Print every entry again exactly, with no pictures.

* _Revision comparison data_
________

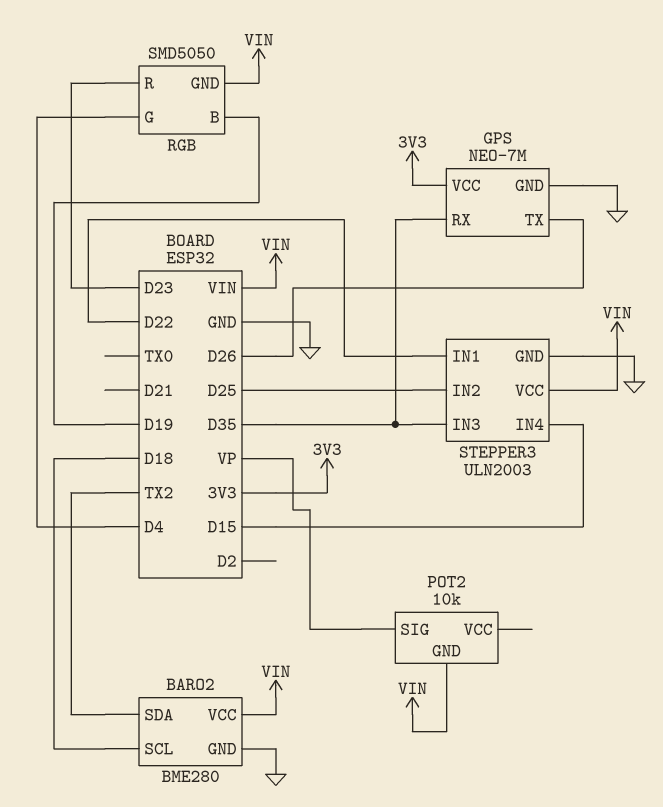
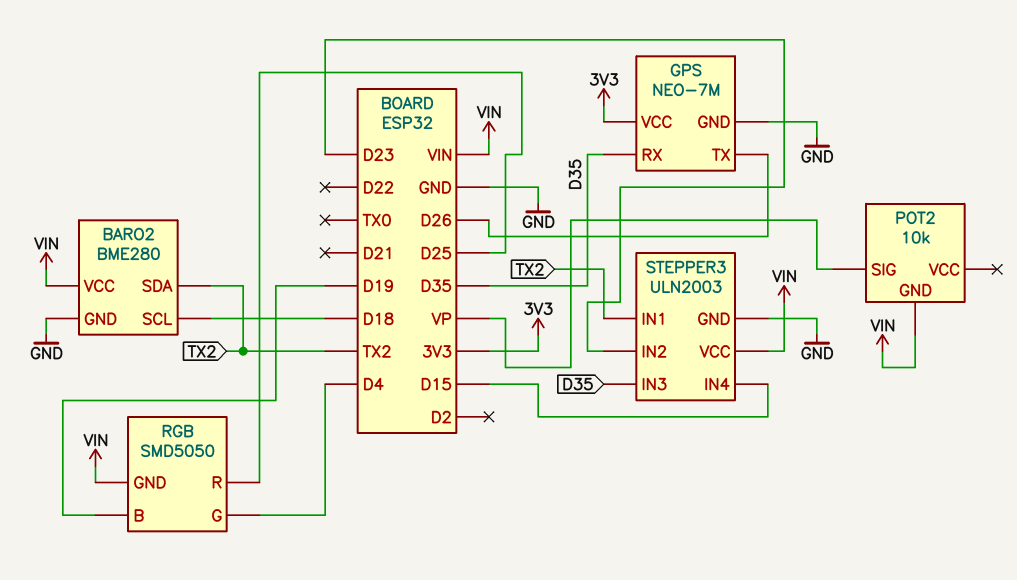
RGB pin R: D23 -> D25
STEPPER3 pin IN1: D22 -> TX2
STEPPER3 pin IN2: D25 -> D23

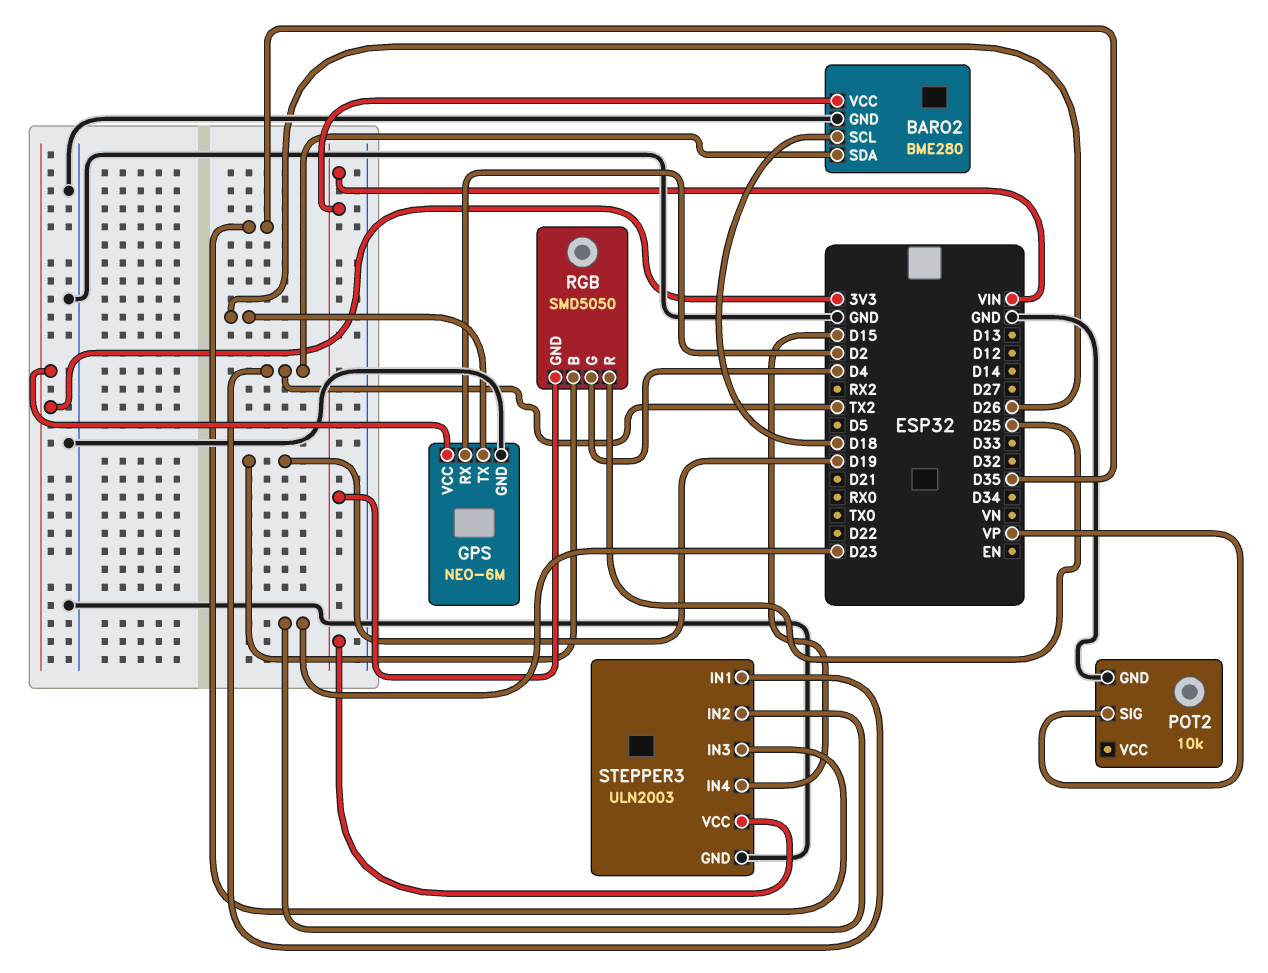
GPS: NEO-7M -> NEO-6M
GPS pin RX: D35 -> D2
POT2 pin GND: VIN -> GND

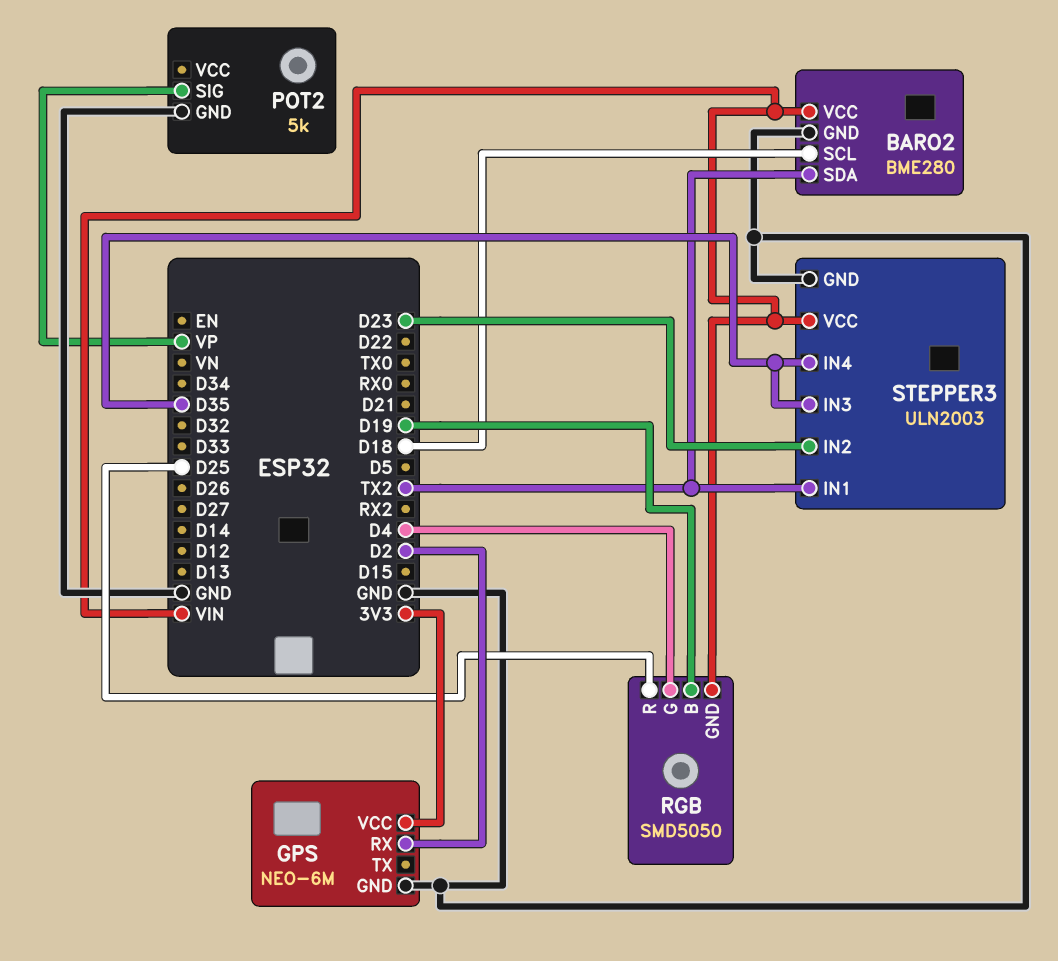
GPS pin TX: D26 -> none
POT2: 10k -> 5k
STEPPER3 pin IN4: D15 -> D35

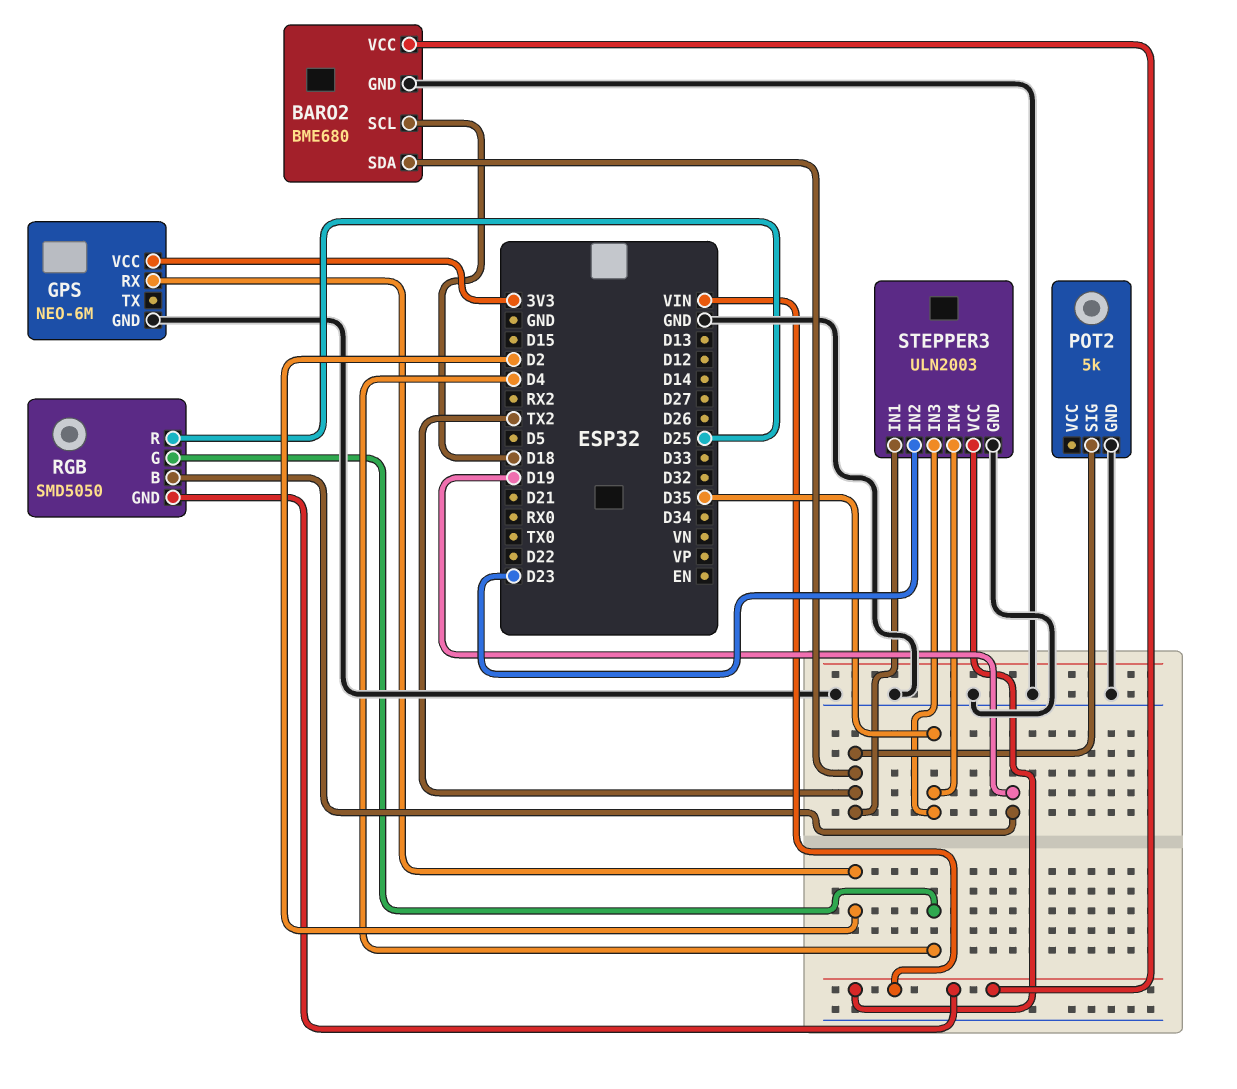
BARO2: BME280 -> BME680
POT2 pin SIG: VP -> TX2

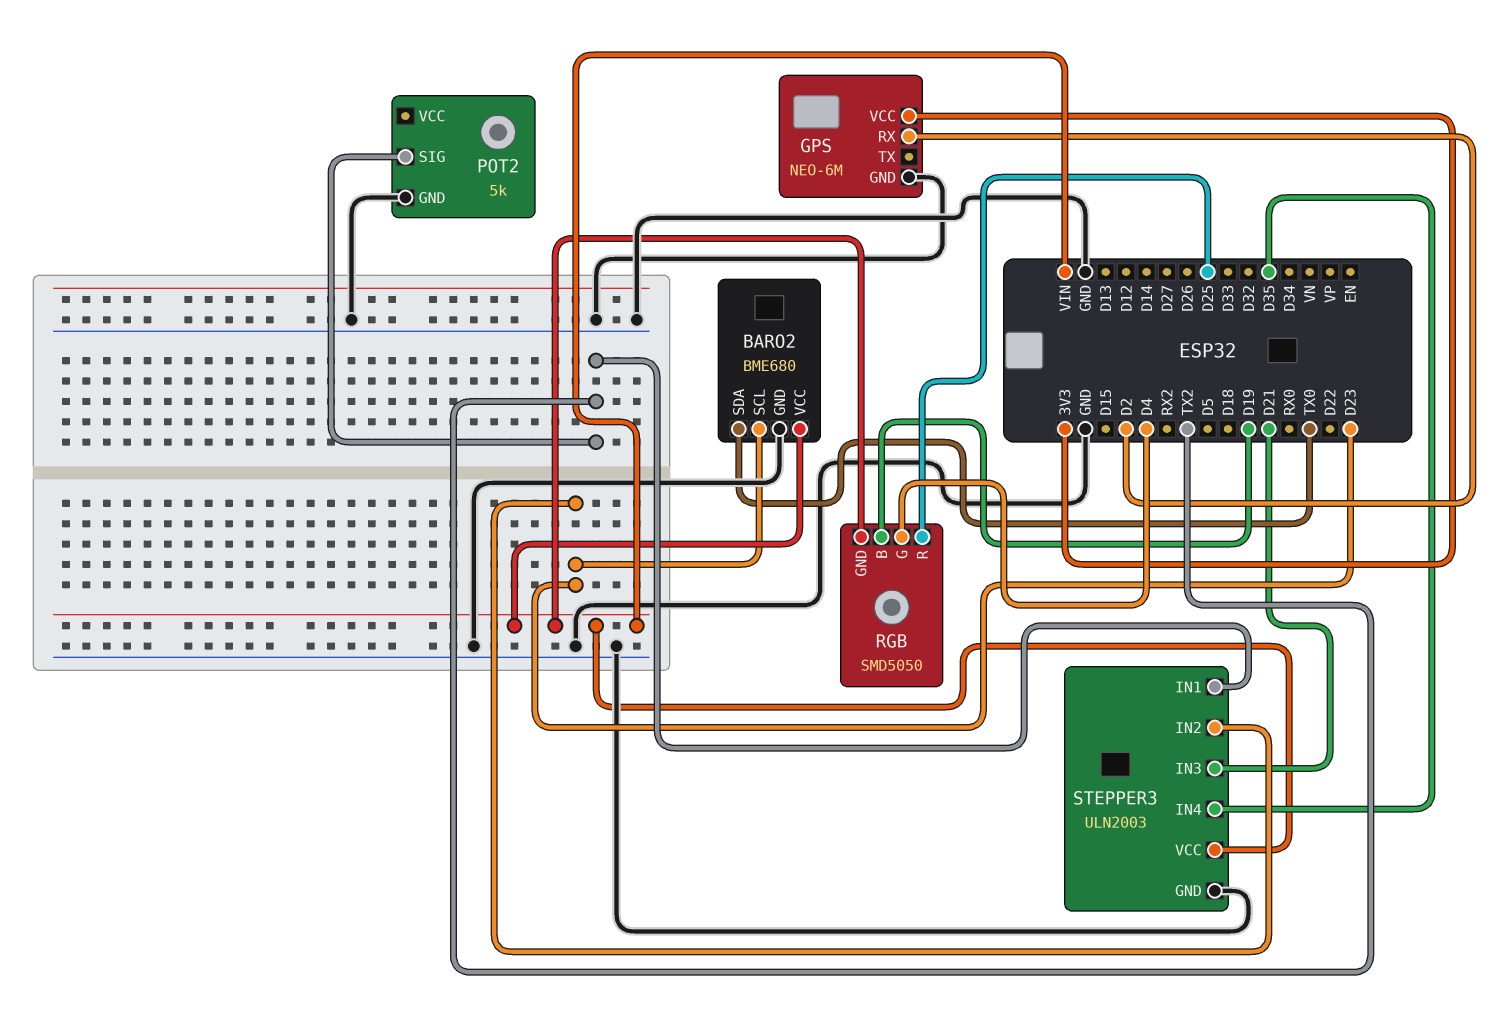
BARO2 pin SCL: D18 -> D23
BARO2 pin SDA: TX2 -> TX0
STEPPER3 pin IN3: D35 -> D21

________

* _Exercise answer_
RGB pin R: D23 -> D25
STEPPER3 pin IN1: D22 -> TX2
STEPPER3 pin IN2: D25 -> D23

GPS: NEO-7M -> NEO-6M
GPS pin RX: D35 -> D2
POT2 pin GND: VIN -> GND

GPS pin TX: D26 -> none
POT2: 10k -> 5k
STEPPER3 pin IN4: D15 -> D35

BARO2: BME280 -> BME680
POT2 pin SIG: VP -> TX2

BARO2 pin SCL: D18 -> D23
BARO2 pin SDA: TX2 -> TX0
STEPPER3 pin IN3: D35 -> D21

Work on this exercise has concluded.